> Work instructions:
Find the lines of the listing that contain the string "glue", and return them.

> Material to process:
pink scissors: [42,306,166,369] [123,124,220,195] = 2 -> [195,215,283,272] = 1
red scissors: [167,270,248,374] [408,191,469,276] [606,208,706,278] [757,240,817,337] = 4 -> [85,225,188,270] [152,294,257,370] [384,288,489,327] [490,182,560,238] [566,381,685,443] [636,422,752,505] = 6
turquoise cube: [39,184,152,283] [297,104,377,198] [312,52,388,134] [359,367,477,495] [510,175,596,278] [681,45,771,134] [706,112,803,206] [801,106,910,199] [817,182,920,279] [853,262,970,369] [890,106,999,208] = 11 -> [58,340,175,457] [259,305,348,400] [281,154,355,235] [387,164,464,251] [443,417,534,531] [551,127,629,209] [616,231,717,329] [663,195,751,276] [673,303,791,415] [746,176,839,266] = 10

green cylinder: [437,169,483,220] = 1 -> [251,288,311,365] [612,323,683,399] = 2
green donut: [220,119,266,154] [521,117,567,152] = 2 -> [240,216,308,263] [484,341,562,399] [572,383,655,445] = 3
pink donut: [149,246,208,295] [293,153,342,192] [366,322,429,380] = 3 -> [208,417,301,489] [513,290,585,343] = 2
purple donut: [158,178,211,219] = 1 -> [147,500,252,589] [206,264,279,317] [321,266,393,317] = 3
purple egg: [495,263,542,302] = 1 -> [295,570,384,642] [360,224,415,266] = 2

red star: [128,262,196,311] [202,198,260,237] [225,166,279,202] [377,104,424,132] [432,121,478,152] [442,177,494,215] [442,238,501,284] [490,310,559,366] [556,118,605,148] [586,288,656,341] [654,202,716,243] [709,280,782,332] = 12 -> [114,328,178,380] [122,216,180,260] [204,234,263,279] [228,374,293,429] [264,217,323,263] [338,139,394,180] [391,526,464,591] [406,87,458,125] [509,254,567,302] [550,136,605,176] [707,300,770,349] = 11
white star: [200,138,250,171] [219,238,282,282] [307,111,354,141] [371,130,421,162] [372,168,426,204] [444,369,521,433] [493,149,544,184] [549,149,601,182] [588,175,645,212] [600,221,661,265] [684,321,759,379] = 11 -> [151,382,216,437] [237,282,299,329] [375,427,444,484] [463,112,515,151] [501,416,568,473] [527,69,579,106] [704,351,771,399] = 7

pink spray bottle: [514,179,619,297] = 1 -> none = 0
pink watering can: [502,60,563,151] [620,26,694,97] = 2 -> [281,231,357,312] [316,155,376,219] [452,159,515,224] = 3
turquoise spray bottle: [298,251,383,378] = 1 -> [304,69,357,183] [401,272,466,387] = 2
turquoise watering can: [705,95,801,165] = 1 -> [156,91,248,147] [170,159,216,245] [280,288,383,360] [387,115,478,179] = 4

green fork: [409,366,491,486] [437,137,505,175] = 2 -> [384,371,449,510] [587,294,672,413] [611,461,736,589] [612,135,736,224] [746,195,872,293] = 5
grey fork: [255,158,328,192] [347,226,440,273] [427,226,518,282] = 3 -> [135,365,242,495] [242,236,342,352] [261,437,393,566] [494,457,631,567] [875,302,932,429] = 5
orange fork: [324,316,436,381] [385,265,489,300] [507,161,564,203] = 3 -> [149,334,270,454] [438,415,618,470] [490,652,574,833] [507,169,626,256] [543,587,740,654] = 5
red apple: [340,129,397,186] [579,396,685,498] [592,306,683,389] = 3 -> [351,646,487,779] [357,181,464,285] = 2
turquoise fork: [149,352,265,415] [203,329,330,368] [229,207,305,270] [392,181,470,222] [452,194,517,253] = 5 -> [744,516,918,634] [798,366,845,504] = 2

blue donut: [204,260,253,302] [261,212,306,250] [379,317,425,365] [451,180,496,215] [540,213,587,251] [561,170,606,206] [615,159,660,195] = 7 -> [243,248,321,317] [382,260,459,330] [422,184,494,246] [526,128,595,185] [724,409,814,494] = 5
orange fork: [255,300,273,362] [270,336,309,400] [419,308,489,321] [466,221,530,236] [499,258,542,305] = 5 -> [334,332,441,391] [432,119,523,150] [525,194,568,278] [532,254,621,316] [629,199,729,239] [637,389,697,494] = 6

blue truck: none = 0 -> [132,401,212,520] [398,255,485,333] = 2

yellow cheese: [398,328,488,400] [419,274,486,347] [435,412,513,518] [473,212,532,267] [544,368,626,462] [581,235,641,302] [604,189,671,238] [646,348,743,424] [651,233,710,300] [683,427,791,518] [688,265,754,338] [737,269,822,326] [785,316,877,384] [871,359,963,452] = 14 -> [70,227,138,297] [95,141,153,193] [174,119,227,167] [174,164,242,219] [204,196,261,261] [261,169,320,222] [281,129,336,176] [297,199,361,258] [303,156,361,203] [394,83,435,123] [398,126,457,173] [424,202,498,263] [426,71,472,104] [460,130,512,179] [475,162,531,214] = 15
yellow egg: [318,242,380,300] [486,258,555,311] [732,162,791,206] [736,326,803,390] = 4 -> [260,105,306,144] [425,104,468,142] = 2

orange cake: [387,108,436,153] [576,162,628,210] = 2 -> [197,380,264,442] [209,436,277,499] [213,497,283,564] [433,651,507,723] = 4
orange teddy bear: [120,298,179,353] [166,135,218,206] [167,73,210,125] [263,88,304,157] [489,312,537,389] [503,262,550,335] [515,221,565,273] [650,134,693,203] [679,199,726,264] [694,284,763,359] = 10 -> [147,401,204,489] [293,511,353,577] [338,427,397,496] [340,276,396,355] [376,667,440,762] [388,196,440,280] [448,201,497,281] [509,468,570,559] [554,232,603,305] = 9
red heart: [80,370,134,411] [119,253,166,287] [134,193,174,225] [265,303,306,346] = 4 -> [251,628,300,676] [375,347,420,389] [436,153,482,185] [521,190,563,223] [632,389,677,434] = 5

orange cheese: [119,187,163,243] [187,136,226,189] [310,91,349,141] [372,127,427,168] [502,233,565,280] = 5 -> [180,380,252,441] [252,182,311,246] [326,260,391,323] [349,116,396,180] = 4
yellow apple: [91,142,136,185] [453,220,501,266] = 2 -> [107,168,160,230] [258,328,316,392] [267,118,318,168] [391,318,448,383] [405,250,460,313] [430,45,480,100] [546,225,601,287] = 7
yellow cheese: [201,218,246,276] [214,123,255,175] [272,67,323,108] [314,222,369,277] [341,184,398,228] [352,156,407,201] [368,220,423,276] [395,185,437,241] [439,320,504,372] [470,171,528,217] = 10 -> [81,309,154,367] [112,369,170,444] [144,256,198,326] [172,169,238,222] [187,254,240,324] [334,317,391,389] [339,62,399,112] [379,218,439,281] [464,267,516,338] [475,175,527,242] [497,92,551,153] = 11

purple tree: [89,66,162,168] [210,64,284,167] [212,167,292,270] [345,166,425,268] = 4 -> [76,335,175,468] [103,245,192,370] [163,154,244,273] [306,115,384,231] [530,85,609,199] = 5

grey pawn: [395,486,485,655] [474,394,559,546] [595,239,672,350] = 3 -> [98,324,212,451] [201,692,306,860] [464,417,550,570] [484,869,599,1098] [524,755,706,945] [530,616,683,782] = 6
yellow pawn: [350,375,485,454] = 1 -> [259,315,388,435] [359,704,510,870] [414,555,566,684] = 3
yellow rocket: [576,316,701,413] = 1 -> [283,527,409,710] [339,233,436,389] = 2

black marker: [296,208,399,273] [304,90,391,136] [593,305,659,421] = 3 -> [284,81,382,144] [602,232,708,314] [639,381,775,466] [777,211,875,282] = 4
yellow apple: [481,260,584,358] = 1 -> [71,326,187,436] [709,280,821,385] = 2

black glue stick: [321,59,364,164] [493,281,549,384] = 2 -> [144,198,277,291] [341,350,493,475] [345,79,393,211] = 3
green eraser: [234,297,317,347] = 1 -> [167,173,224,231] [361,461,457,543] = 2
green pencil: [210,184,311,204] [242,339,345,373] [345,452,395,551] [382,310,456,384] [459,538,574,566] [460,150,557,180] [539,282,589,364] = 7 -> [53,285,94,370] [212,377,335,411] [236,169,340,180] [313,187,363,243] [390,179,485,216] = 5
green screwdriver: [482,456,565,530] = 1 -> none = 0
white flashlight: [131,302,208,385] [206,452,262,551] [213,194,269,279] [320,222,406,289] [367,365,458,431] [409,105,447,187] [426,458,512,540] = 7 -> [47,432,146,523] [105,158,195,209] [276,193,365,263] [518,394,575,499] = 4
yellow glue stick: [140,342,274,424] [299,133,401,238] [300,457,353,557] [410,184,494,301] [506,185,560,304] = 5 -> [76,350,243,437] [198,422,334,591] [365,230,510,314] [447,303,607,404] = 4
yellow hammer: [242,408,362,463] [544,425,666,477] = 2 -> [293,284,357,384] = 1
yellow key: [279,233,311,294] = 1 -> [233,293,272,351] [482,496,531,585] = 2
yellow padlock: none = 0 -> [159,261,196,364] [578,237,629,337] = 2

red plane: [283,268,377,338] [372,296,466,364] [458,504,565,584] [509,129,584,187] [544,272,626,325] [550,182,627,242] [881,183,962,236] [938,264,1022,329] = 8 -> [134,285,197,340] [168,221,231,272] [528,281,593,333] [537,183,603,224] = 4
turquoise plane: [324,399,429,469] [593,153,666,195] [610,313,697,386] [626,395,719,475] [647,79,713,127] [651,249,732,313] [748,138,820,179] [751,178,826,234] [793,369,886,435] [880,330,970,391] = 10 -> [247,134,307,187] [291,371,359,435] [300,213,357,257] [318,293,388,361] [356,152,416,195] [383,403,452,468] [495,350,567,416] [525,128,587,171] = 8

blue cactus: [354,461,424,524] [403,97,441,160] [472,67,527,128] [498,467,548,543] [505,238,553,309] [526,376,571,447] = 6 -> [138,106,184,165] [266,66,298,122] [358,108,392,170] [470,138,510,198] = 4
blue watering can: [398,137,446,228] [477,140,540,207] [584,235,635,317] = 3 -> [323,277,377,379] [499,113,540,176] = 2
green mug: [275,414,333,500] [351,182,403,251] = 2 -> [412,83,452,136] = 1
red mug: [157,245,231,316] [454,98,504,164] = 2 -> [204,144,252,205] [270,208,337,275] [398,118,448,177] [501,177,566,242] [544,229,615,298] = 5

> Expected output:
black glue stick: [321,59,364,164] [493,281,549,384] = 2 -> [144,198,277,291] [341,350,493,475] [345,79,393,211] = 3
yellow glue stick: [140,342,274,424] [299,133,401,238] [300,457,353,557] [410,184,494,301] [506,185,560,304] = 5 -> [76,350,243,437] [198,422,334,591] [365,230,510,314] [447,303,607,404] = 4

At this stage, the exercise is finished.